[Start of Attachment]

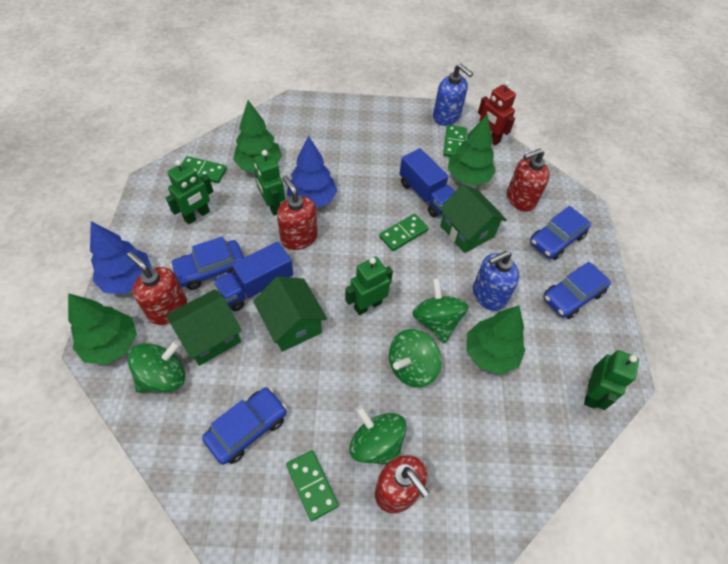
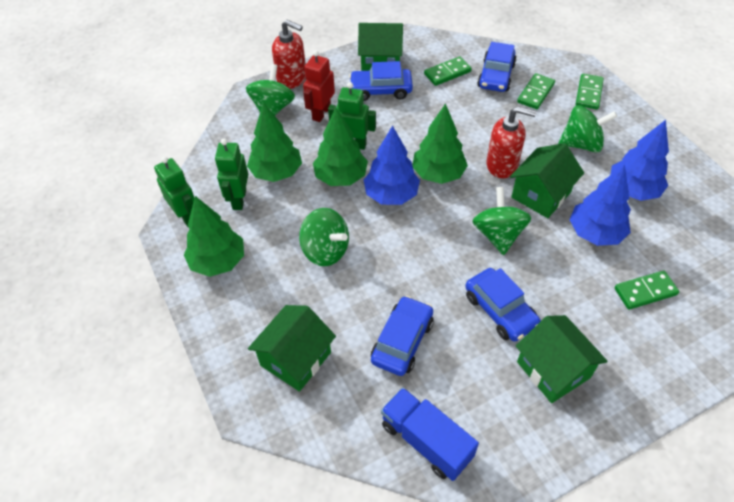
blue soap dispenser: 2 -> 0
blue tree: 2 -> 3
blue truck: 2 -> 1
green house: 3 -> 4
green robot: 4 -> 3
red soap dispenser: 4 -> 2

[End of Attachment]

• [Goal of the exercise]
Write out again every line above exactly as given; the pictures do not belong in the copy.

• [Written response]
blue soap dispenser: 2 -> 0
blue tree: 2 -> 3
blue truck: 2 -> 1
green house: 3 -> 4
green robot: 4 -> 3
red soap dispenser: 4 -> 2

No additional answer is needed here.